# What you are asked to do
How many lines in the records below contain the string "time"? Reply with the number alone.

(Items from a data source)
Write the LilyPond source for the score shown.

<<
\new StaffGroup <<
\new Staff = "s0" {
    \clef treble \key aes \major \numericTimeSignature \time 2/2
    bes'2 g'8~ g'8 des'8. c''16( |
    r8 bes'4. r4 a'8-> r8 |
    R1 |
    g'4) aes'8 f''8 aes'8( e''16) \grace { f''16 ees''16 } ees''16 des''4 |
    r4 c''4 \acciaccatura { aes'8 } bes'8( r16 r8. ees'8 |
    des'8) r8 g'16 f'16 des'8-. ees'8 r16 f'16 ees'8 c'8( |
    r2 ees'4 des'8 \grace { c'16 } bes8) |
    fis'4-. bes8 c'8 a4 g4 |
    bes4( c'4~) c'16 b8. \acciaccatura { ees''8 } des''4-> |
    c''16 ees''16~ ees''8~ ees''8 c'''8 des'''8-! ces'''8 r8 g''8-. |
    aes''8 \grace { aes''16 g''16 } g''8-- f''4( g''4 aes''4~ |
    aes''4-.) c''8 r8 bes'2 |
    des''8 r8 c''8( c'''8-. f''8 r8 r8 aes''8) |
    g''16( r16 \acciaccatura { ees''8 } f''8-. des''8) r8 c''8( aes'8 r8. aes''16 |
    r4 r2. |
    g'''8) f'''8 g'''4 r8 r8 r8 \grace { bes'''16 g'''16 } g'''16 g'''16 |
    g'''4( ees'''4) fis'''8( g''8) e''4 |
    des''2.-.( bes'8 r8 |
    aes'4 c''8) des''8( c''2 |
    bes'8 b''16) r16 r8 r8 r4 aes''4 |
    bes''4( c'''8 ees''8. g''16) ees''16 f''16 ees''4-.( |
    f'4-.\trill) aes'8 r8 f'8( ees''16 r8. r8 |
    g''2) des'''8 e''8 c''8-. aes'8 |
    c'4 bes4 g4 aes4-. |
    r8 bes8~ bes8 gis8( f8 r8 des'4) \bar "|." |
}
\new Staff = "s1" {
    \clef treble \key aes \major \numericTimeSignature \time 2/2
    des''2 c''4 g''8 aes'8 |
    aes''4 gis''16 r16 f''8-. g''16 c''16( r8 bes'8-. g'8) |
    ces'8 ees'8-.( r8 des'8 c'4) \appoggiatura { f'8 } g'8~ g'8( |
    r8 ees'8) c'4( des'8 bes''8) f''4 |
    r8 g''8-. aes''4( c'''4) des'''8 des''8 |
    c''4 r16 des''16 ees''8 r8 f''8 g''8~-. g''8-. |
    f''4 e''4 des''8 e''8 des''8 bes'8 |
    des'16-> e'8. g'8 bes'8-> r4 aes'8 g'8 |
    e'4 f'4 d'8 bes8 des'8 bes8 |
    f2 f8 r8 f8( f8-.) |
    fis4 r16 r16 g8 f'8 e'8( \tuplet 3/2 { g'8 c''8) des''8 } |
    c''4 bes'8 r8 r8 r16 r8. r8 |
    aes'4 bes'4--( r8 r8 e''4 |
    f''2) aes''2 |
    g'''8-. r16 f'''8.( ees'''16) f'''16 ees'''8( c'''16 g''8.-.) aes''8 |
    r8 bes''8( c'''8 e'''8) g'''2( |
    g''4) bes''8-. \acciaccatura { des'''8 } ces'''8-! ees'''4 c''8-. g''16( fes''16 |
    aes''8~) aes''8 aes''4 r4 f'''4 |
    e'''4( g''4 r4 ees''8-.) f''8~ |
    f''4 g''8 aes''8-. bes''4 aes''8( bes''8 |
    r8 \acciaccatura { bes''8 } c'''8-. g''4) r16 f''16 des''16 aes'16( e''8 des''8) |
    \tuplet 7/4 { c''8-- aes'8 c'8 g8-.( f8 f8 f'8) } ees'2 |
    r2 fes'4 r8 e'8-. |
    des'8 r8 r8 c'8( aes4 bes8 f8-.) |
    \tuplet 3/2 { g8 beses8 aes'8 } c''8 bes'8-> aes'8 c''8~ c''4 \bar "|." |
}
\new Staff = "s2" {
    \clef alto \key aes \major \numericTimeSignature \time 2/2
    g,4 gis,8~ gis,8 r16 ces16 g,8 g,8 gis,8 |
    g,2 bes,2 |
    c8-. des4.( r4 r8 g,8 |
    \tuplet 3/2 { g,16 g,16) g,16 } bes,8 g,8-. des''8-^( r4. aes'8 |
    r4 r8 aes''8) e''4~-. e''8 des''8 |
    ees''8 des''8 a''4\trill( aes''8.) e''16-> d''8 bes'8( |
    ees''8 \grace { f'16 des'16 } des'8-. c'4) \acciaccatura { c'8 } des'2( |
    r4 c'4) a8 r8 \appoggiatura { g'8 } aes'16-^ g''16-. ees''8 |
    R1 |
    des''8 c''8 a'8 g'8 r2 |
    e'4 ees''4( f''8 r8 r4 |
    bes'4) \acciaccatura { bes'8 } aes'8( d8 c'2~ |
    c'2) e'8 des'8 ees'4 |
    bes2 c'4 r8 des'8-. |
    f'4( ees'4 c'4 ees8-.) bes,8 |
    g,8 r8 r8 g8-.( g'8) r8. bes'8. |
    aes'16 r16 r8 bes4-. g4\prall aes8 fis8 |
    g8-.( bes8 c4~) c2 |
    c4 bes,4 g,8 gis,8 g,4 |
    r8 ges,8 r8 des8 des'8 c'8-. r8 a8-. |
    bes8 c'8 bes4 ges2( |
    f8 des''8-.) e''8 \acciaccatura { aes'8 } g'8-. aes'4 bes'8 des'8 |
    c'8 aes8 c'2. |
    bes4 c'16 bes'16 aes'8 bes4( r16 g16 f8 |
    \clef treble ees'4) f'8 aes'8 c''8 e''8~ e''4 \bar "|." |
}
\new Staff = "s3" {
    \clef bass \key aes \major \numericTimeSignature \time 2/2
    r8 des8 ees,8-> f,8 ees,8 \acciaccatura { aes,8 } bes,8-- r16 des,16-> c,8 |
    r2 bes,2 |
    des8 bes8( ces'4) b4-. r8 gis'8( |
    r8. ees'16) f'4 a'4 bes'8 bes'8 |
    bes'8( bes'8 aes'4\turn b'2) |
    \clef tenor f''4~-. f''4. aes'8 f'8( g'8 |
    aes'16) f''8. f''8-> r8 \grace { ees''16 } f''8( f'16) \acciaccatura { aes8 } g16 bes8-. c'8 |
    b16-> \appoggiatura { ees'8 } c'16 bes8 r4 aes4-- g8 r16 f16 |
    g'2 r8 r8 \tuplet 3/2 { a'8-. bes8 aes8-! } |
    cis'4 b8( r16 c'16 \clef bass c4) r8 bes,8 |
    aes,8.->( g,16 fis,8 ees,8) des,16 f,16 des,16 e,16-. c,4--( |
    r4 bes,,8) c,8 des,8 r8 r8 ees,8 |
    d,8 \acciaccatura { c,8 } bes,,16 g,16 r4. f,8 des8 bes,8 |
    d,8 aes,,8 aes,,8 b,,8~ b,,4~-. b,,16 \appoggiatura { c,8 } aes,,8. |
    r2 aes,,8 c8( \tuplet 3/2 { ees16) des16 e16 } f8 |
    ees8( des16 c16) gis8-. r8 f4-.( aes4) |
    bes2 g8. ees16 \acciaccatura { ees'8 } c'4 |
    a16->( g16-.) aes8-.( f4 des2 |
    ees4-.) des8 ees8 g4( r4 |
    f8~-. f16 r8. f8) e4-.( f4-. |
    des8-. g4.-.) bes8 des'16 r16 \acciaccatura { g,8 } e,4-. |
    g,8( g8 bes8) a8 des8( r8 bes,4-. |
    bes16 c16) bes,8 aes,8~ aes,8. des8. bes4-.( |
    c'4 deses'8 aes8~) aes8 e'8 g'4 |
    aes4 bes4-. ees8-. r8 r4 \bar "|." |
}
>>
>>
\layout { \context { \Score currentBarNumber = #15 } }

# The output
4